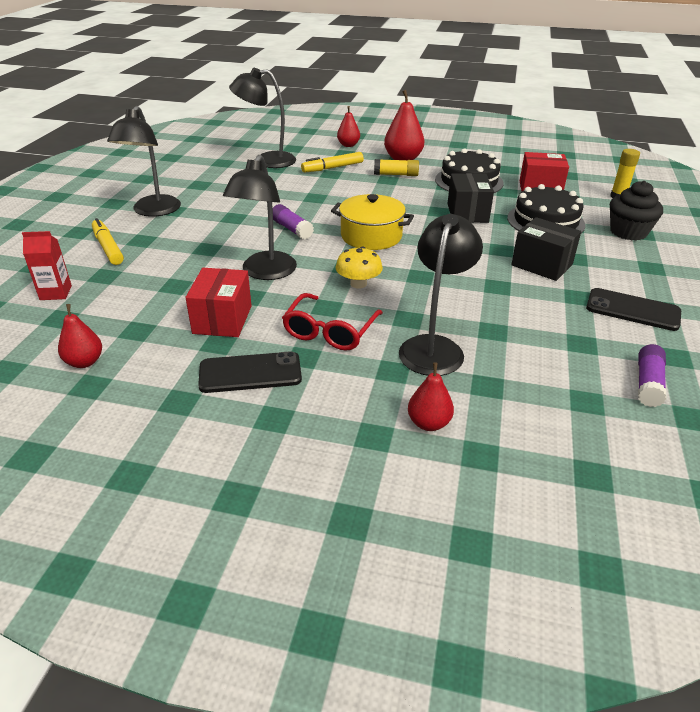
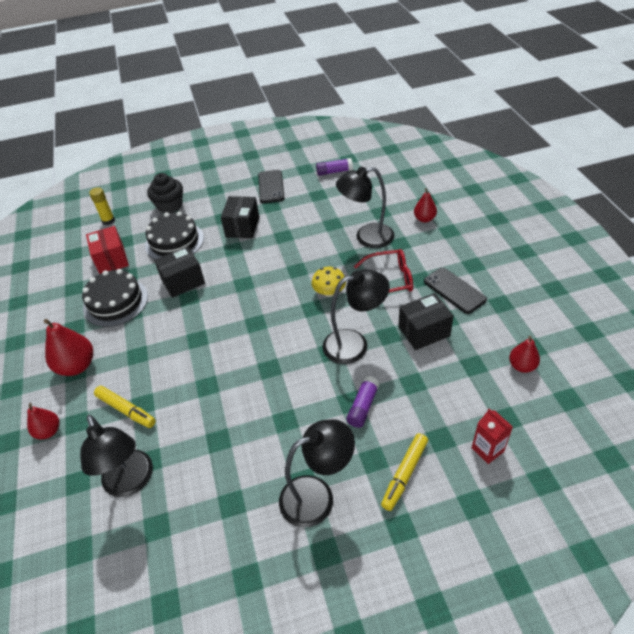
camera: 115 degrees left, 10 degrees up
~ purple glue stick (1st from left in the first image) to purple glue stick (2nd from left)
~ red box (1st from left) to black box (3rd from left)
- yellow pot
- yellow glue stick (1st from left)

▶ [Work task]:
Repeat the records above verbatim. Include none of the pictures.

▶ [Written reply]:
camera: 115 degrees left, 10 degrees up
~ purple glue stick (1st from left in the first image) to purple glue stick (2nd from left)
~ red box (1st from left) to black box (3rd from left)
- yellow pot
- yellow glue stick (1st from left)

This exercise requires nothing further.